■ Task to complete: Look below for the line containing "bench: (1002, 137)"; write out that line and each one after it to the end, exactly, and nothing else.

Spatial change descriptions
* * *
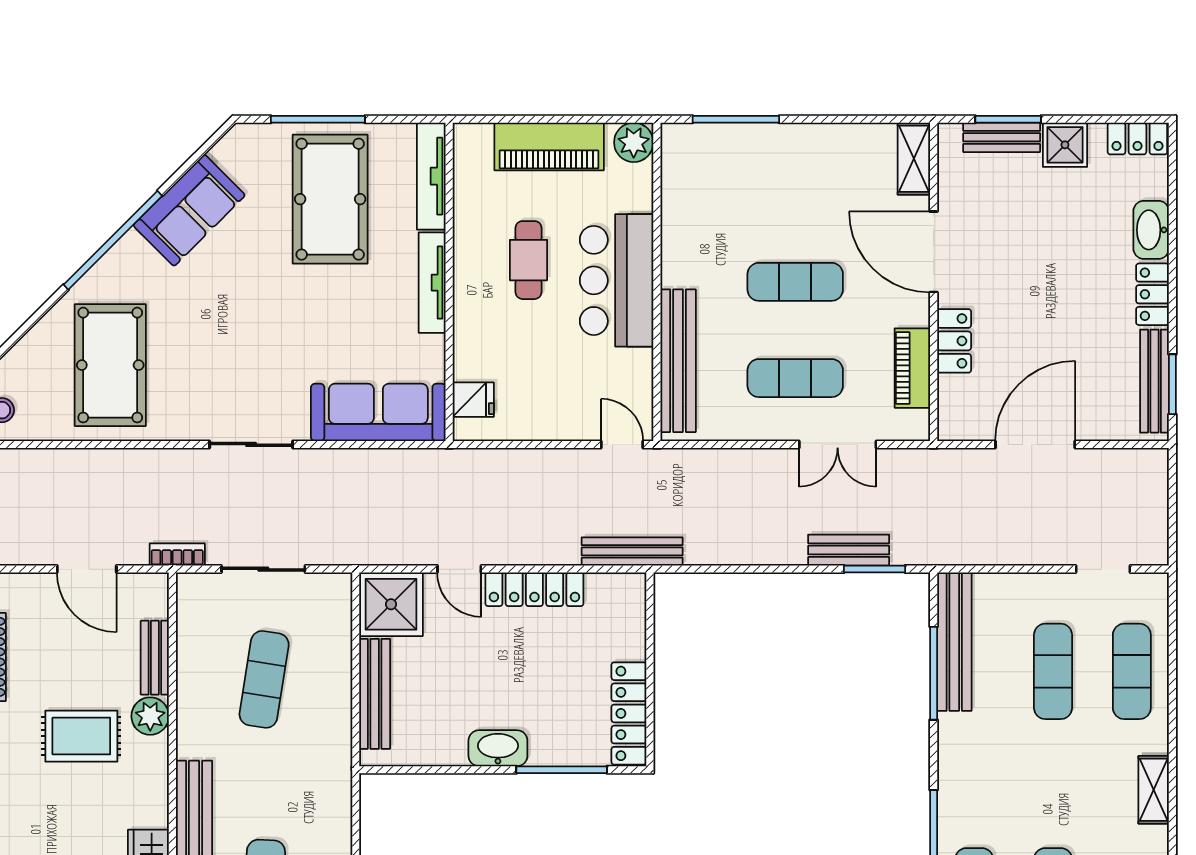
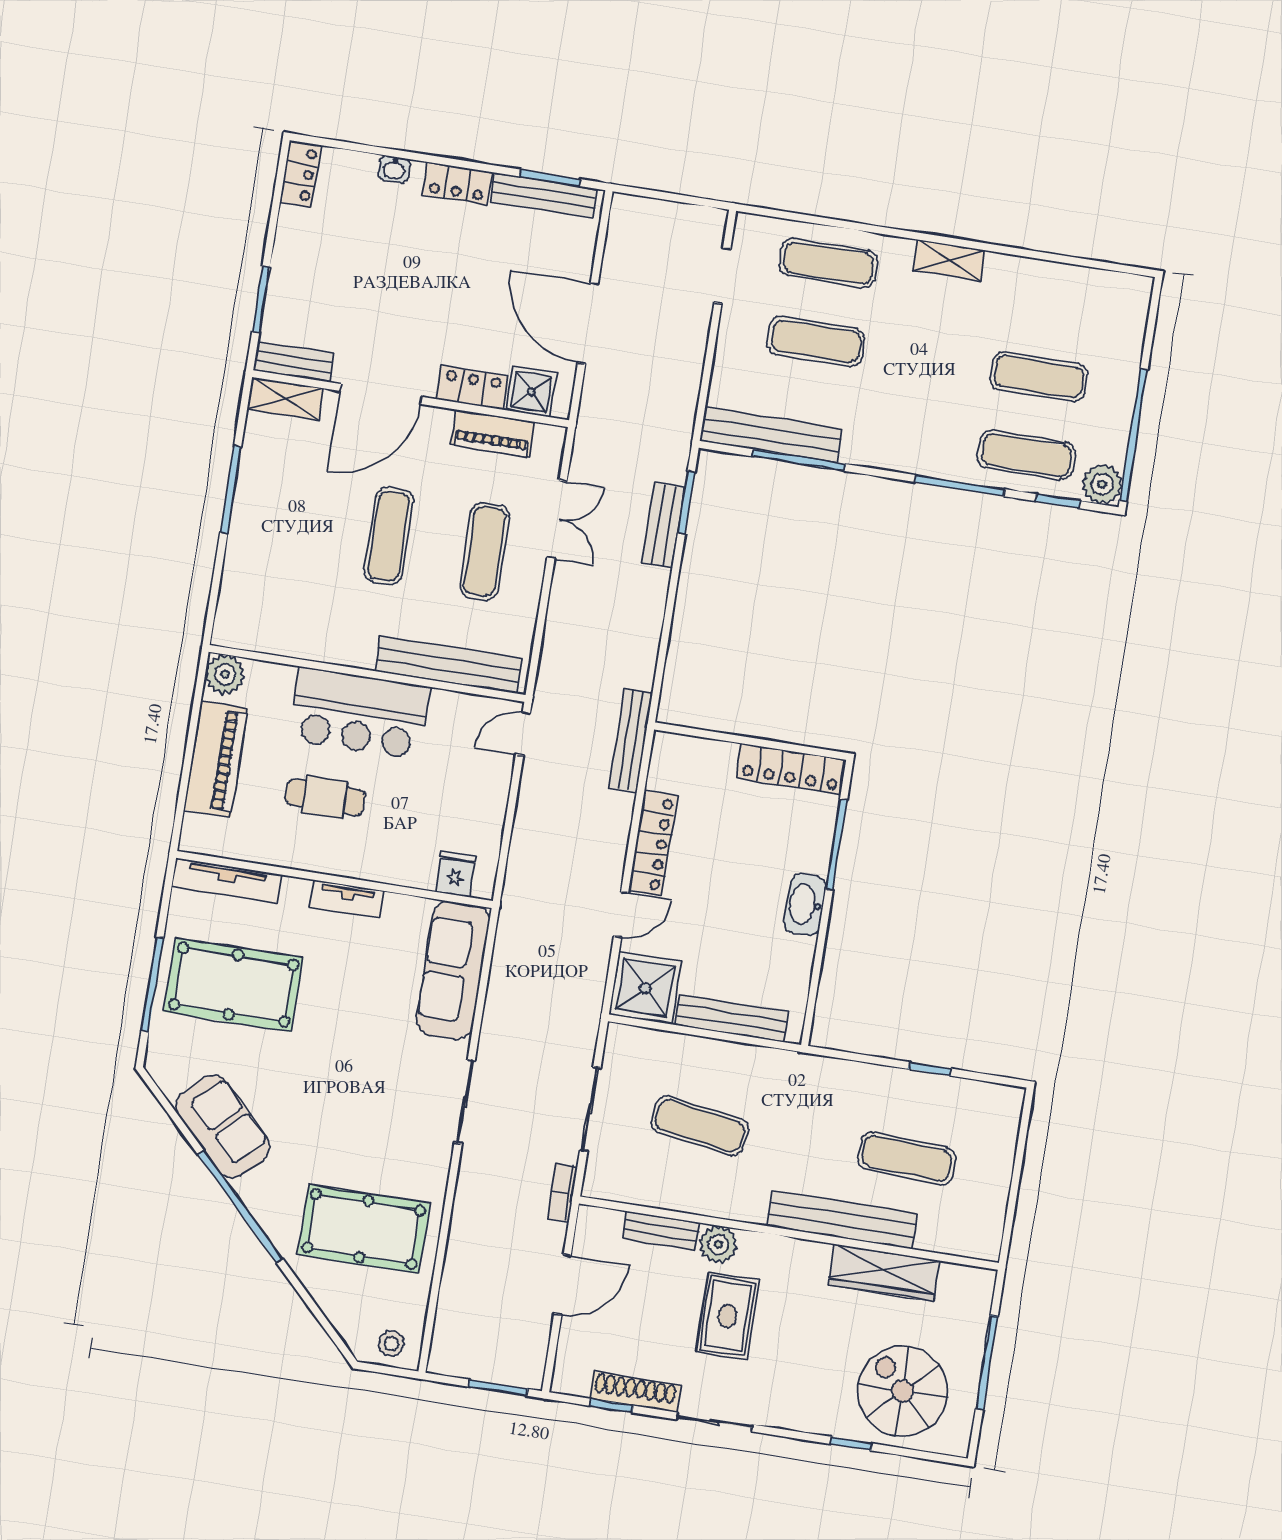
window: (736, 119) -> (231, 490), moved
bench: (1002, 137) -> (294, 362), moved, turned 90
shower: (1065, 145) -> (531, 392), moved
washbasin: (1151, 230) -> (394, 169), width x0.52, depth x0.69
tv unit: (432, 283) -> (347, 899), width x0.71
* * *
■ Solution:
bench: (1002, 137) -> (294, 362), moved, turned 90
shower: (1065, 145) -> (531, 392), moved
washbasin: (1151, 230) -> (394, 169), width x0.52, depth x0.69
tv unit: (432, 283) -> (347, 899), width x0.71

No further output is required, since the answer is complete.